Provided records START

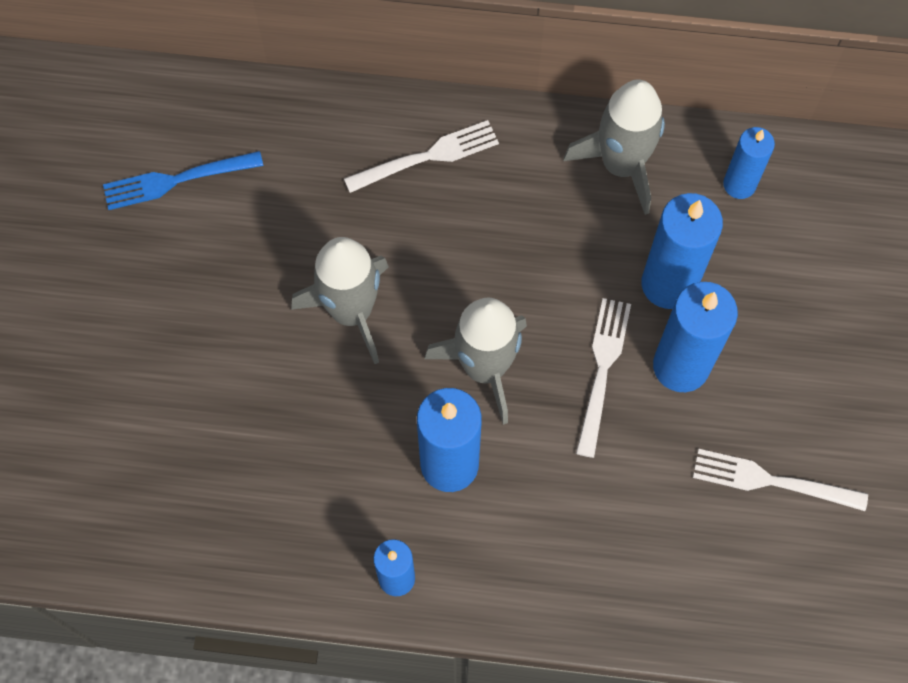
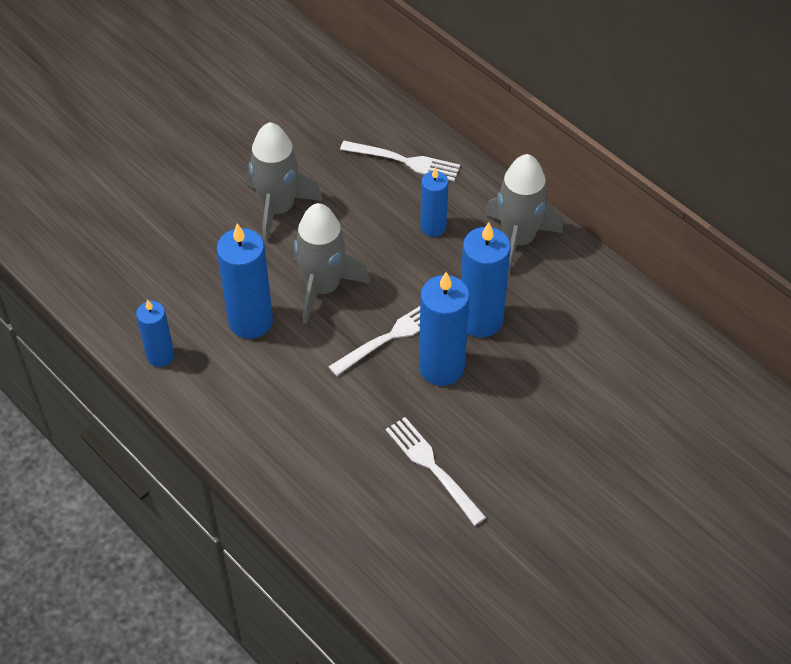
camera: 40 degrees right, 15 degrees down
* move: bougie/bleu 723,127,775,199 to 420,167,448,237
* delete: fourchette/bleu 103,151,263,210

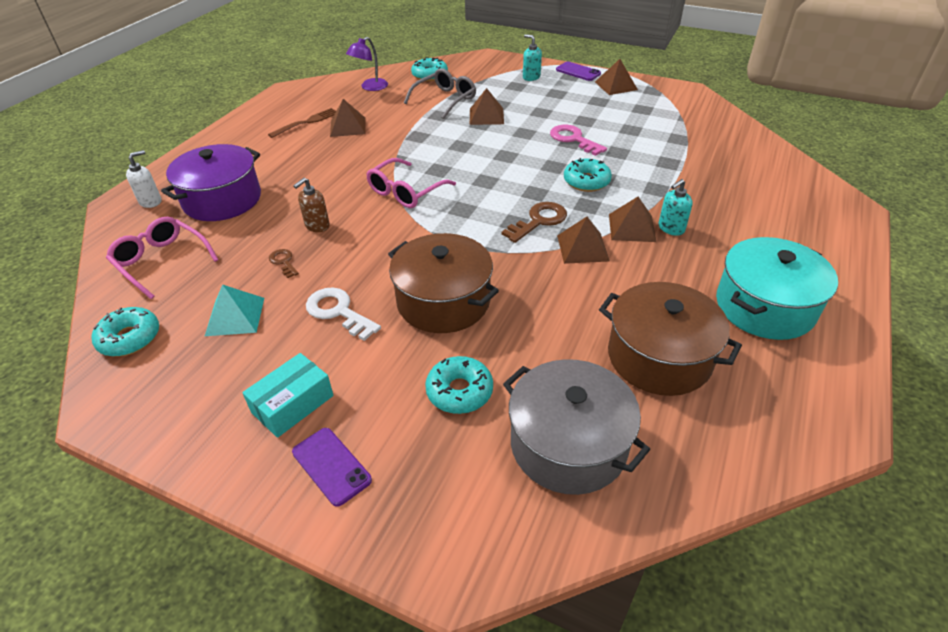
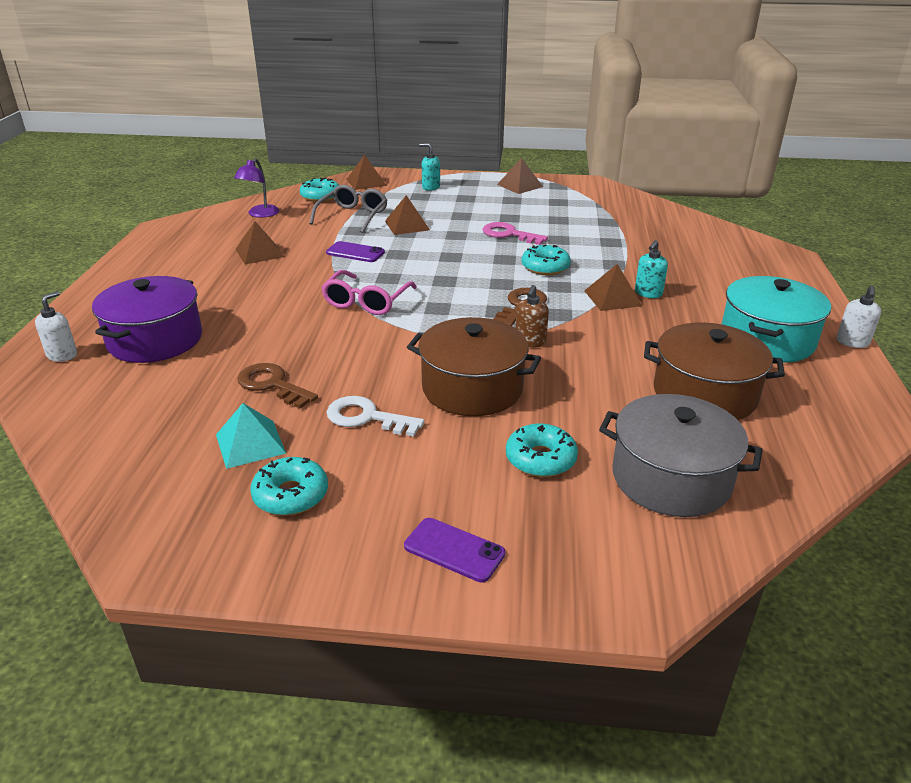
camera: 20 degrees left, 10 degrees down
* move: téléphone/violet 556,61,601,81 to 326,241,385,262
* delete: fourchette/marron 268,108,336,138
* move: distributeur de savon/marron 293,178,330,232 to 516,285,549,348
* delete: lunettes/rose 106,217,219,299
* move: pyramide/marron 557,217,610,264 to 346,155,387,190
* resize: clé/marron 269,249,299,278 = 237,363,318,409 x1.75
* move: beignet/turquoise 92,307,159,357 to 250,457,328,516
* delete: boîte/turquoise 242,353,334,438
* insert: distributeur de savon/blanc 837,285,881,348

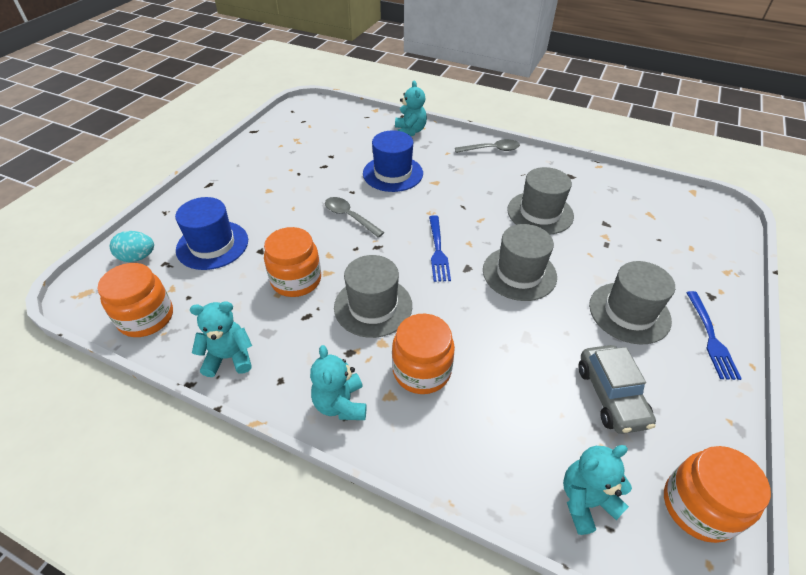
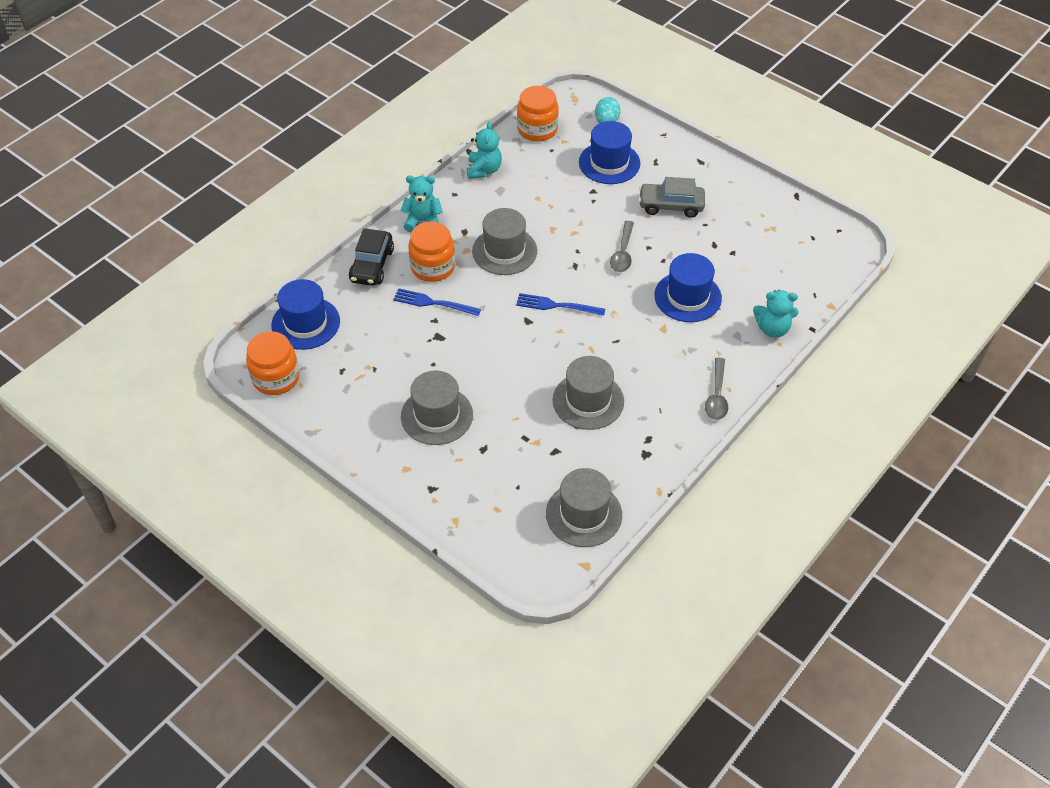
camera: 105 degrees right, 5 degrees up
* rotate: cuillère/gris 325,197,385,238 = 610,221,634,272 135 degrees clockwise
* move: chapeau/gris 483,224,557,301 to 546,468,622,547
* delete: bocal/orange 264,227,321,297
* move: fourchette/bleu 686,291,742,380 to 393,289,481,316
* move: voiture/gris 578,345,656,434 to 639,177,705,218
* replace: ours en peluche/turquoise 563,445,632,535 to chapeau/bleu 271,279,340,350
* insert: voiture/noir 349,228,394,286

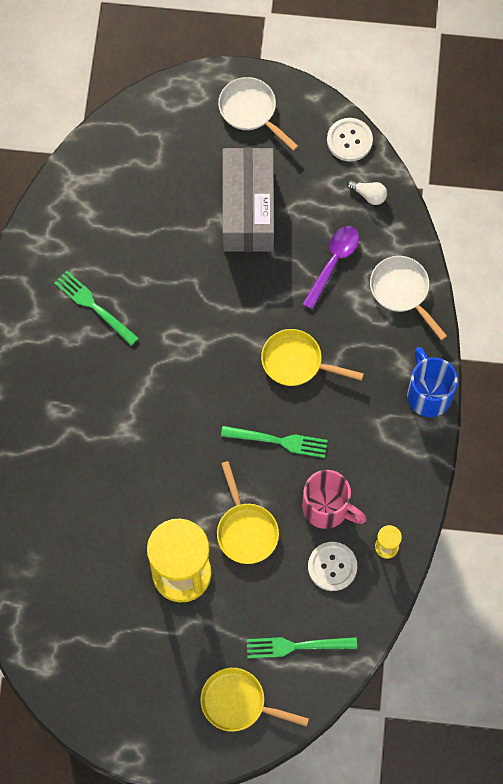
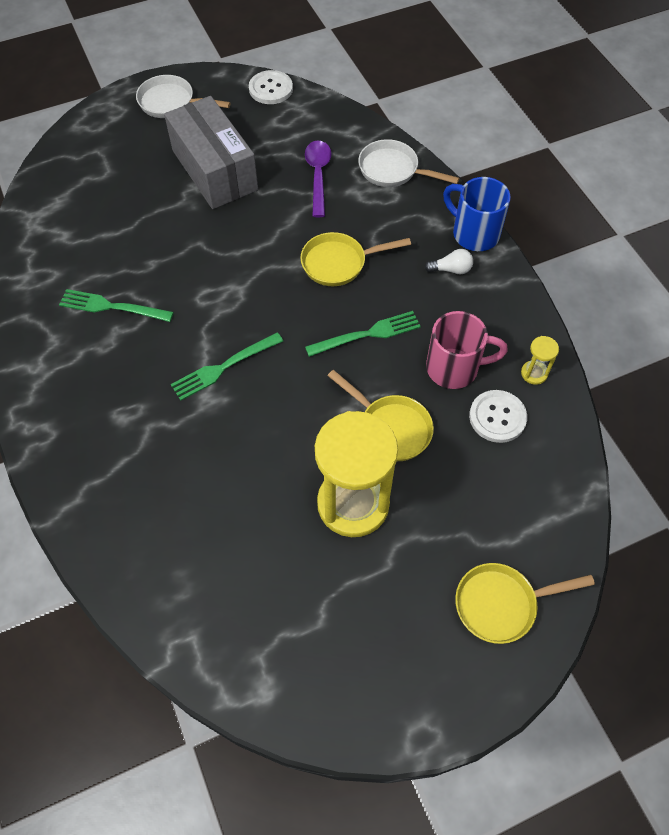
camera: 30 degrees left, 10 degrees down
* move: ampoule/blanc 347,180,387,205 to 425,249,473,274
* move: fourchette/vert 247,637,357,658 to 171,332,283,400

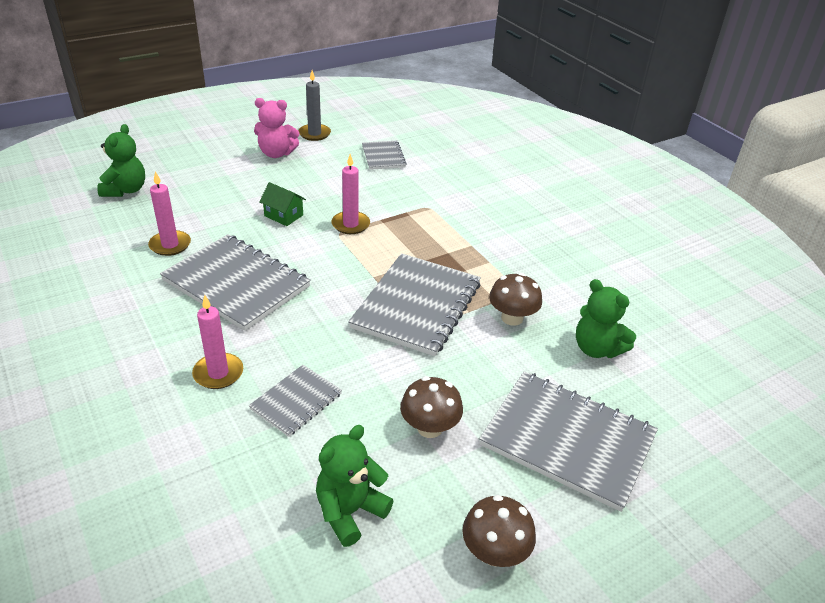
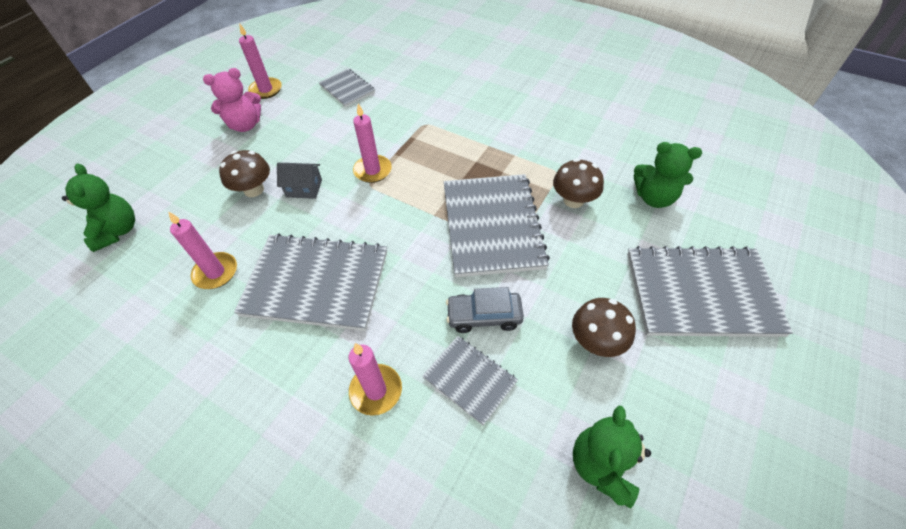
camera: 25 degrees left, 15 degrees up
* recolor: bougie/gris 298,70,331,141 to bougie/rose 239,24,282,99
* recolor: maison/vert 259,182,306,226 to maison/gris 277,163,322,199
* rotate: carnet/gris 249,365,342,437 = 422,336,518,425 60 degrees counterclockwise
* move: champignon/marron 462,495,536,567 to 219,150,270,197
* insert: voiture/gris 446,287,524,333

Provided records END

» What the task requires: Using the entries above, repeat exactly the lines from the one with "269,249,299,278 = 237,363,318,409 x1.75" to the one with "347,180,387,205 to 425,249,473,274", both included, and leave the pictures behind.

» Solution to the problem:
* resize: clé/marron 269,249,299,278 = 237,363,318,409 x1.75
* move: beignet/turquoise 92,307,159,357 to 250,457,328,516
* delete: boîte/turquoise 242,353,334,438
* insert: distributeur de savon/blanc 837,285,881,348

camera: 105 degrees right, 5 degrees up
* rotate: cuillère/gris 325,197,385,238 = 610,221,634,272 135 degrees clockwise
* move: chapeau/gris 483,224,557,301 to 546,468,622,547
* delete: bocal/orange 264,227,321,297
* move: fourchette/bleu 686,291,742,380 to 393,289,481,316
* move: voiture/gris 578,345,656,434 to 639,177,705,218
* replace: ours en peluche/turquoise 563,445,632,535 to chapeau/bleu 271,279,340,350
* insert: voiture/noir 349,228,394,286

camera: 30 degrees left, 10 degrees down
* move: ampoule/blanc 347,180,387,205 to 425,249,473,274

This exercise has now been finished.